**To do**: Every line of the material that includes the word "blue" is to be shown.
Segment Start: Listed records
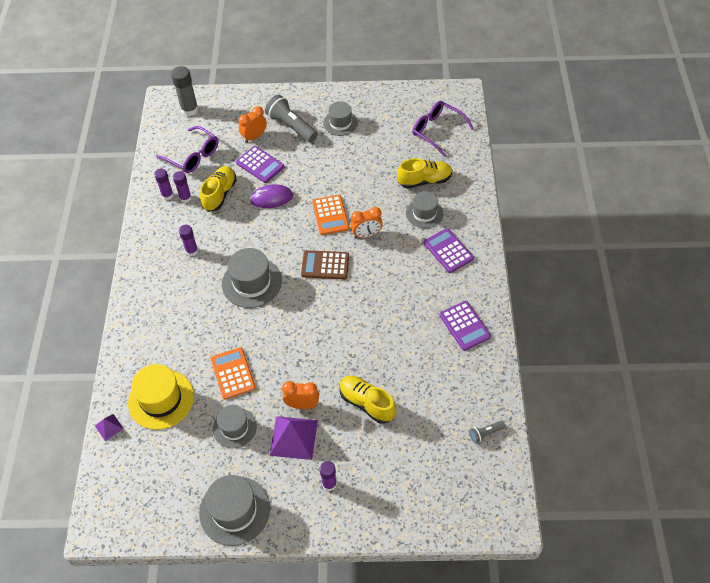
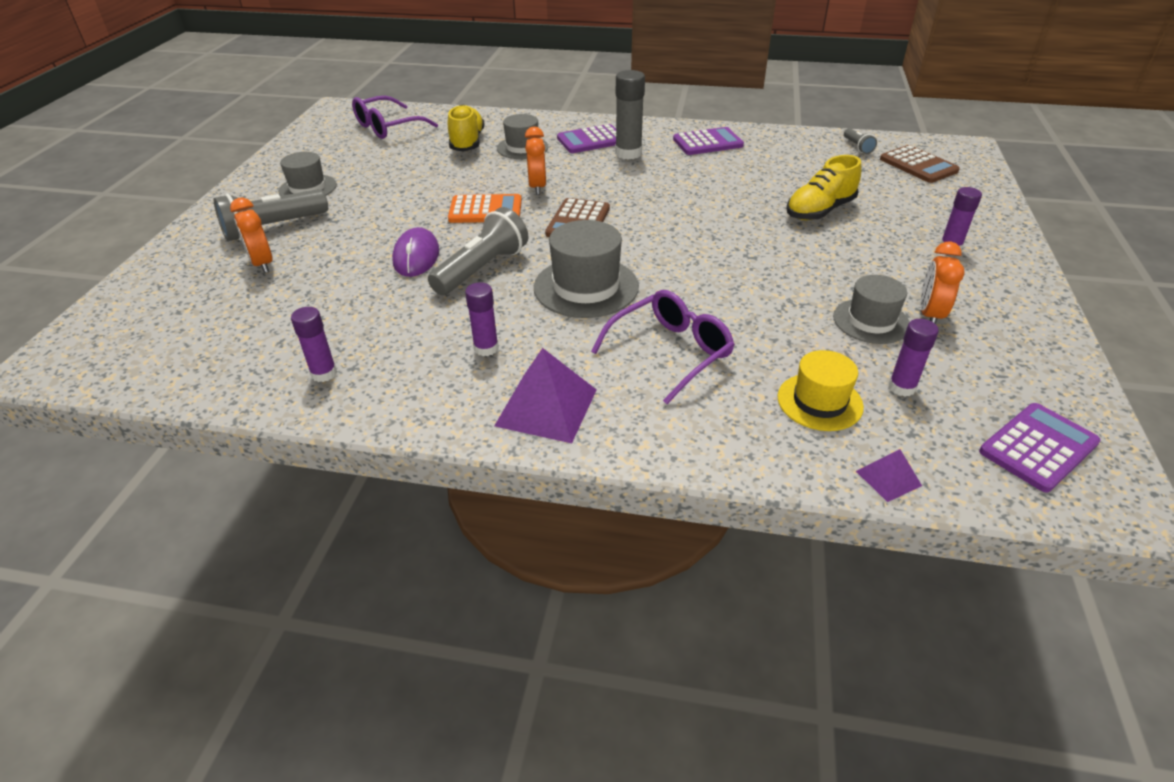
camera: 80 degrees left, 15 degrees down
(161, 399) = (819, 402): yellow hat -> yellow hat, size x0.66
(185, 198) = (348, 350): purple glue stick -> purple glue stick (901, 387)
(189, 110) = (113, 334): grey glue stick -> grey glue stick (628, 153)
(193, 156) = (245, 335): purple glasses -> purple glasses (671, 352)
(220, 194) = (369, 308): yellow shoe -> none
(233, 373) = (766, 317): orange calculator -> none
(234, 510) = (1020, 330): grey hat -> none
(260, 165) = (333, 263): purple calculator -> purple calculator (1038, 447)
(263, 231) = (482, 269): none -> grey flashlight
(294, 437) = (881, 269): purple pyramid -> purple pyramid (546, 407)
(302, 405) = (824, 258): orange clock -> orange clock (930, 315)
(461, 477) = (918, 165): none -> brown calculator

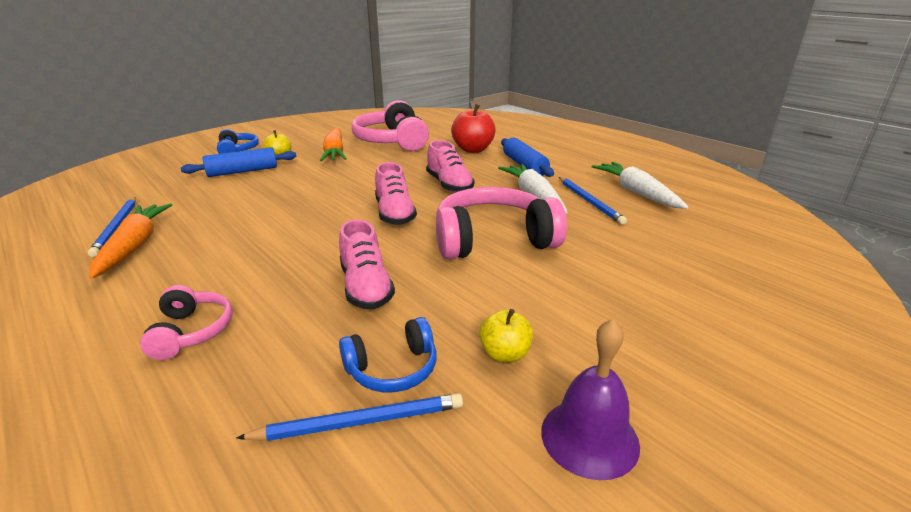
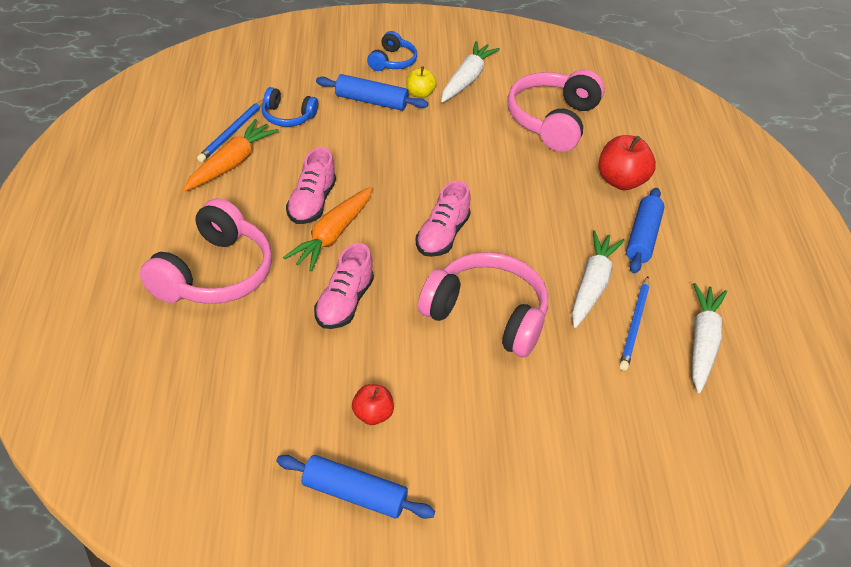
camera: 35 degrees right, 15 degrees up
(191, 332) = (213, 274): pink headphones -> pink headphones, size x1.90
(307, 142) = (466, 79): none -> white carrot
(335, 152) = (477, 112): orange carrot -> orange carrot (332, 235)
(360, 422) = (249, 399): blue pencil -> none
(392, 369) = (298, 379): blue headphones -> blue headphones (287, 116)
(449, 185) = (531, 224): pink shoe -> pink shoe (311, 203)
(505, 354) = (372, 415): yellow apple -> red apple
(589, 437) = (354, 495): purple bell -> blue rolling pin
Segment End: Listed records
**Reply to the exercise**:
(360, 422) = (249, 399): blue pencil -> none
(392, 369) = (298, 379): blue headphones -> blue headphones (287, 116)
(589, 437) = (354, 495): purple bell -> blue rolling pin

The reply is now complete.